# Task:
Your job is to set down the stretch of entries that opens with the line containing "school desk: (166, 46)" and closes with the line containing "washbasin: (246, 49) -> (93, 158), removed". Keep both end lines, copy each exactly, and add nothing.

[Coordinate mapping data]
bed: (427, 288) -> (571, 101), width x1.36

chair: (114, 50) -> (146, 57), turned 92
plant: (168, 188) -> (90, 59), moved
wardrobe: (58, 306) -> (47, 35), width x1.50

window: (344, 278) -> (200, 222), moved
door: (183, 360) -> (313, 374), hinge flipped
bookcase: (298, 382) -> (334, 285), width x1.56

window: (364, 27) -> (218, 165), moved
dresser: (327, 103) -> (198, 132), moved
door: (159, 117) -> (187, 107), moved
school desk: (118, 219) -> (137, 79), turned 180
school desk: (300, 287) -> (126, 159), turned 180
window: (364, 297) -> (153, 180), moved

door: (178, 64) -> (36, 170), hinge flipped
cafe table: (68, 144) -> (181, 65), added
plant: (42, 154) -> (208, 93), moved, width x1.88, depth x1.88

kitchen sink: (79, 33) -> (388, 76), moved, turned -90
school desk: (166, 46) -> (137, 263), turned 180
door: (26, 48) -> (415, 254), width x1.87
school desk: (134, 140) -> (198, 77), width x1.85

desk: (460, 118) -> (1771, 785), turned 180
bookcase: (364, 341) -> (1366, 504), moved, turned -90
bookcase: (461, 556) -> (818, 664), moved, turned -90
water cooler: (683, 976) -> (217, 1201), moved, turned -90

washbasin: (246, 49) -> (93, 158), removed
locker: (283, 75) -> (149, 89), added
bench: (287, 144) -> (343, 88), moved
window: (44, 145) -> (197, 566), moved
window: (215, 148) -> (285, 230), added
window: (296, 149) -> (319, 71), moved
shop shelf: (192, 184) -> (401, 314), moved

# Written reply:
school desk: (166, 46) -> (137, 263), turned 180
door: (26, 48) -> (415, 254), width x1.87
school desk: (134, 140) -> (198, 77), width x1.85

desk: (460, 118) -> (1771, 785), turned 180
bookcase: (364, 341) -> (1366, 504), moved, turned -90
bookcase: (461, 556) -> (818, 664), moved, turned -90
water cooler: (683, 976) -> (217, 1201), moved, turned -90

washbasin: (246, 49) -> (93, 158), removed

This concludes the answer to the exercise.